Dataset:
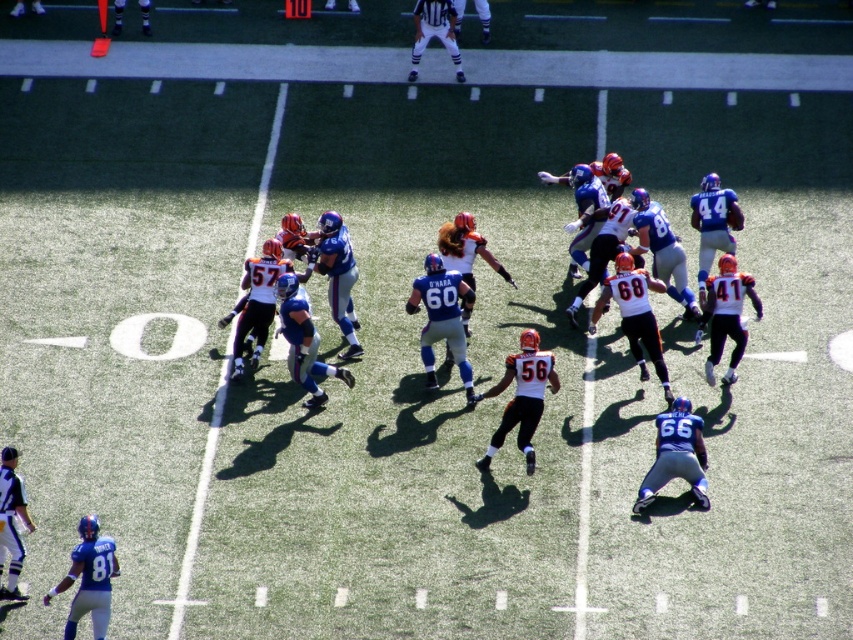
Question: Does blue matte jersey at center have a lesser width compared to white matte jersey at center?

Choices:
 (A) no
 (B) yes

Answer: (B)

Question: Estimate the real-world distances between objects in this image. Which object is closer to the blue matte jersey at lower right?

Choices:
 (A) white jersey at center
 (B) blue matte jersey at lower left

Answer: (A)

Question: Which point is closer to the camera?

Choices:
 (A) (432, 19)
 (B) (641, 484)

Answer: (B)

Question: From the image, what is the correct spatial relationship of blue uniformed player at lower left in relation to white uniform at upper center?

Choices:
 (A) left
 (B) right

Answer: (A)

Question: Based on their relative distances, which object is farther from the white matte jersey at center?

Choices:
 (A) white jersey at center
 (B) blue matte jersey at lower right
 (C) orange jersey at center
 (D) blue uniformed player at lower left

Answer: (D)

Question: Does orange jersey at center have a greater width compared to blue matte jersey at center?

Choices:
 (A) yes
 (B) no

Answer: (A)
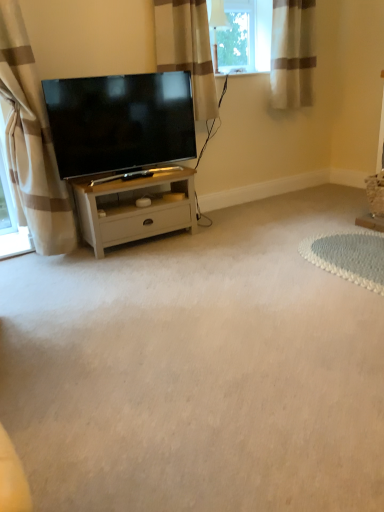
Find the location of a particular element. Image resolution: width=384 pixels, height=512 pixels. vacant area that is in front of white wood cabinet at center is located at coordinates (133, 270).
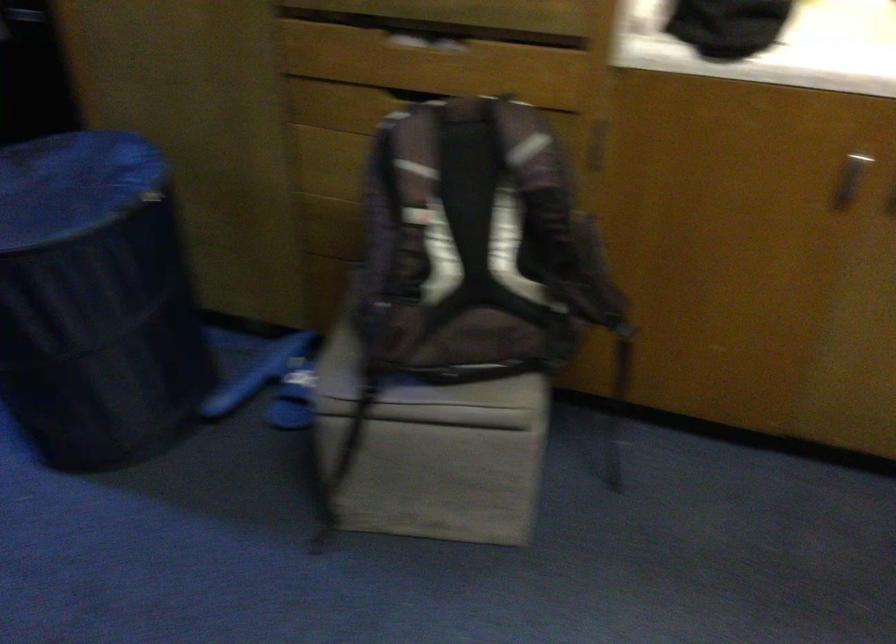
First-person continuous shooting, in which direction is the camera rotating?

The rotation direction of the camera is right-down.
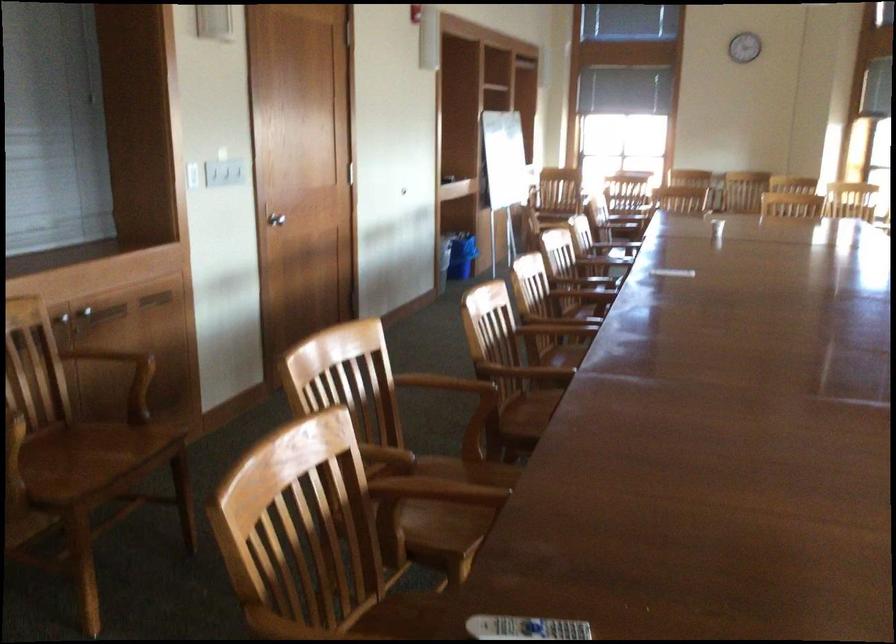
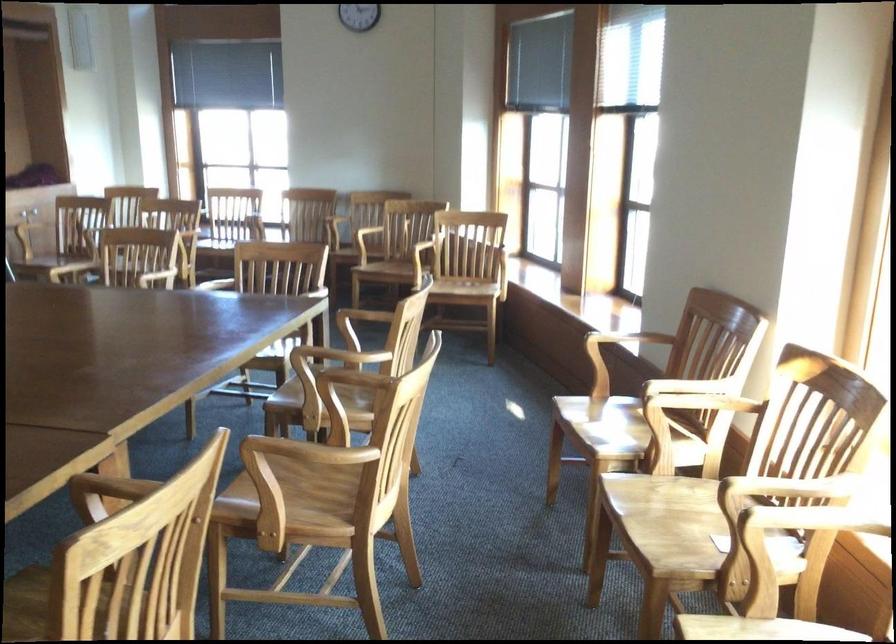
In a continuous first-person perspective shot, in which direction is the camera moving?

The cameraman moved toward right, forward.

Given request: Convert the items above, from the line containing "Question: Does orange" through the end of the items, into a JSON list of strings, one string per line, skipping blank lines. Leave the pictures out of the answer.

Solution to this exercise:
[
  "Question: Does orange jersey at center have a greater width compared to blue matte jersey at center?",
  "Choices:",
  " (A) yes",
  " (B) no",
  "Answer: (A)",
  "Find the location of a particular element. Image resolution: width=384 pixels, height=512 pixels. vacant area that is in front of white wood cabinet at center is located at coordinates (133, 270).",
  "First-person continuous shooting, in which direction is the camera rotating?",
  "The rotation direction of the camera is right-down.",
  "In a continuous first-person perspective shot, in which direction is the camera moving?",
  "The cameraman moved toward right, forward."
]